_EXERCISE OBJECTIVE_: Your answer must be an exact copy of the records, minus any pictures.
*** Opening INFORMATION SUPPLIED ***
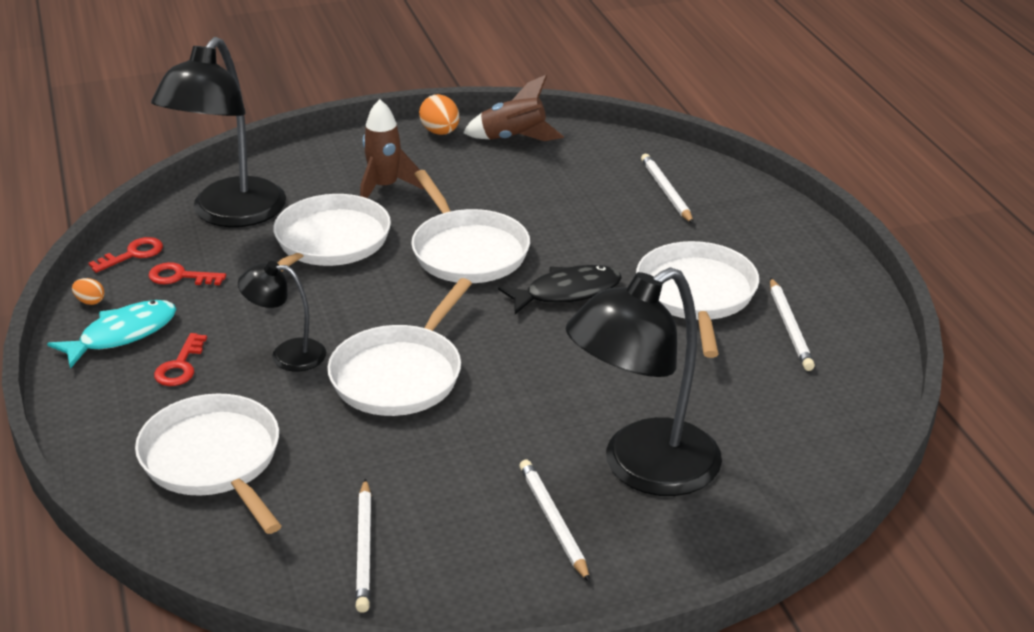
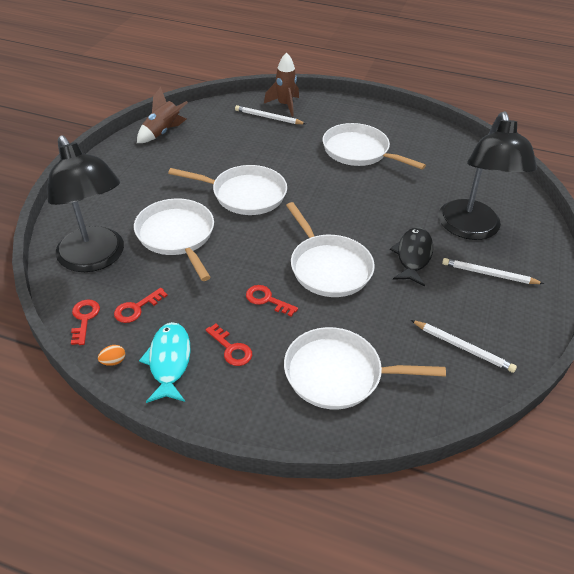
camera: 55 degrees left, 10 degrees up
(287, 354) = (267, 299): black lamp -> red key
(385, 187) = (149, 192): brown rocket -> brown rocket (284, 105)
(440, 132) = (122, 150): orange egg -> none
(567, 292) = (316, 183): black fish -> black fish (413, 256)
(789, 327) = (407, 142): white pencil -> none

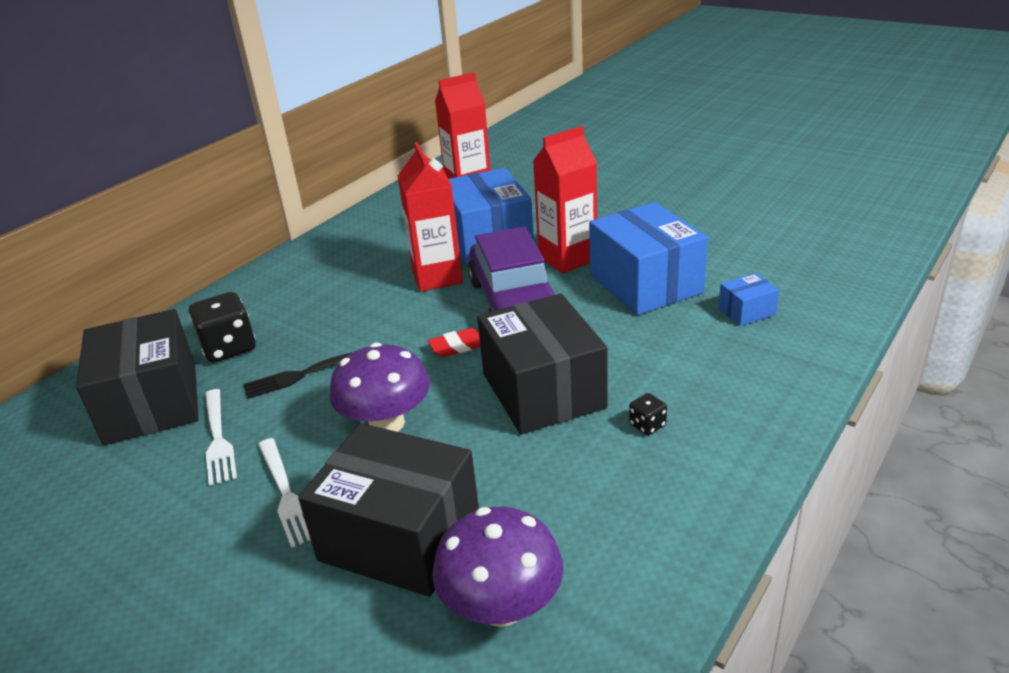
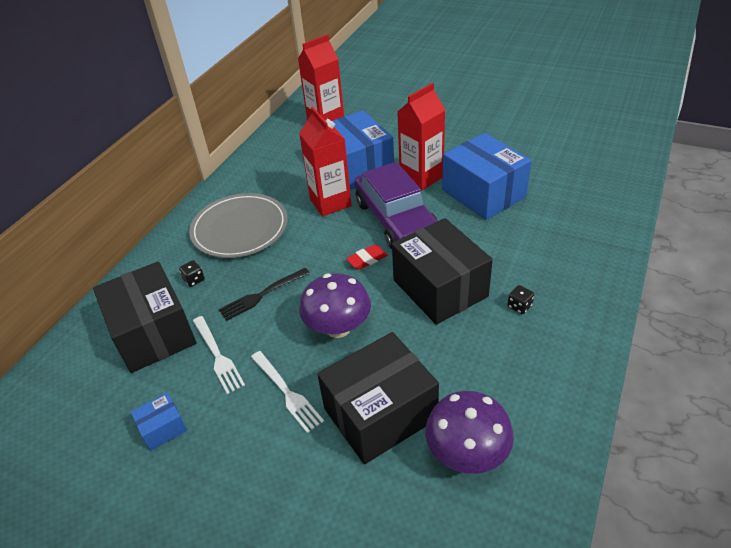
camera: 10 degrees left, 10 degrees up
(229, 348) = (194, 280): black dice -> black dice, size x0.48
(310, 296) = (240, 228): none -> grey plate
(400, 537) = (380, 414): black box -> black box turned 45 degrees counterclockwise
(746, 311) = (559, 209): blue box -> blue box (163, 428)

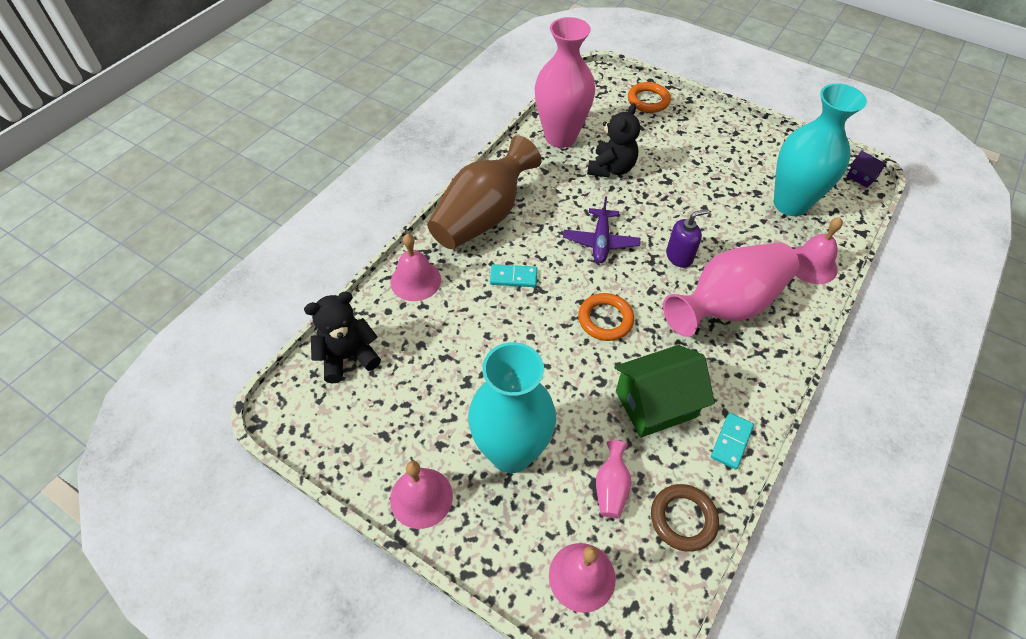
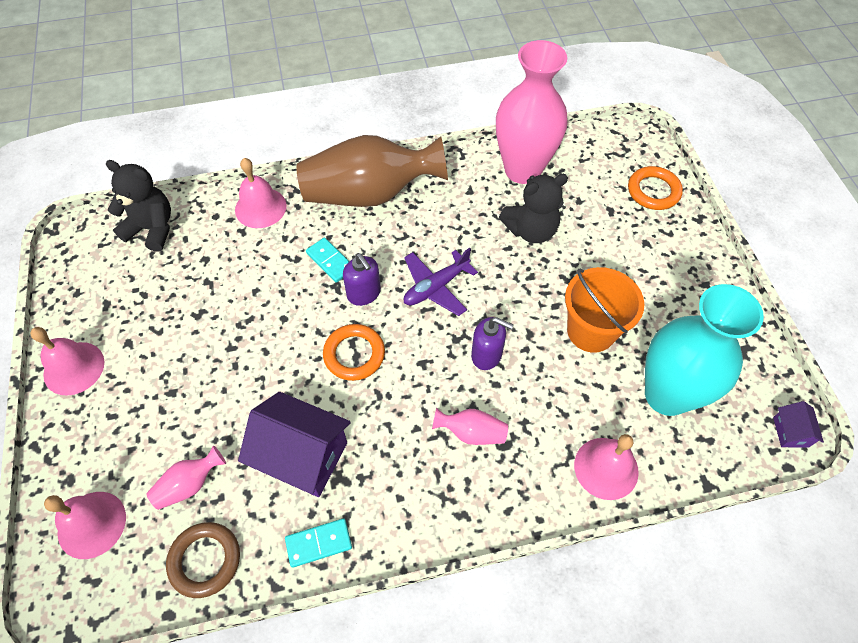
camera: 45 degrees right, 5 degrees up
(511, 452) = (161, 392): turquoise vase -> none
(562, 279) = (364, 293): none -> purple soap dispenser
(655, 404) = (302, 456): green house -> purple house
(714, 200) = (591, 331): none -> orange bucket
(727, 305) = (471, 432): pink vase -> pink vase, size x0.42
*** Closing INFORMATION SUPPLIED ***
_SOLUTION_:
camera: 55 degrees left, 10 degrees up
(287, 354) = (267, 299): black lamp -> red key
(385, 187) = (149, 192): brown rocket -> brown rocket (284, 105)
(440, 132) = (122, 150): orange egg -> none
(567, 292) = (316, 183): black fish -> black fish (413, 256)
(789, 327) = (407, 142): white pencil -> none

camera: 10 degrees left, 10 degrees up
(229, 348) = (194, 280): black dice -> black dice, size x0.48
(310, 296) = (240, 228): none -> grey plate
(400, 537) = (380, 414): black box -> black box turned 45 degrees counterclockwise
(746, 311) = (559, 209): blue box -> blue box (163, 428)

camera: 45 degrees right, 5 degrees up
(511, 452) = (161, 392): turquoise vase -> none
(562, 279) = (364, 293): none -> purple soap dispenser
(655, 404) = (302, 456): green house -> purple house
(714, 200) = (591, 331): none -> orange bucket
(727, 305) = (471, 432): pink vase -> pink vase, size x0.42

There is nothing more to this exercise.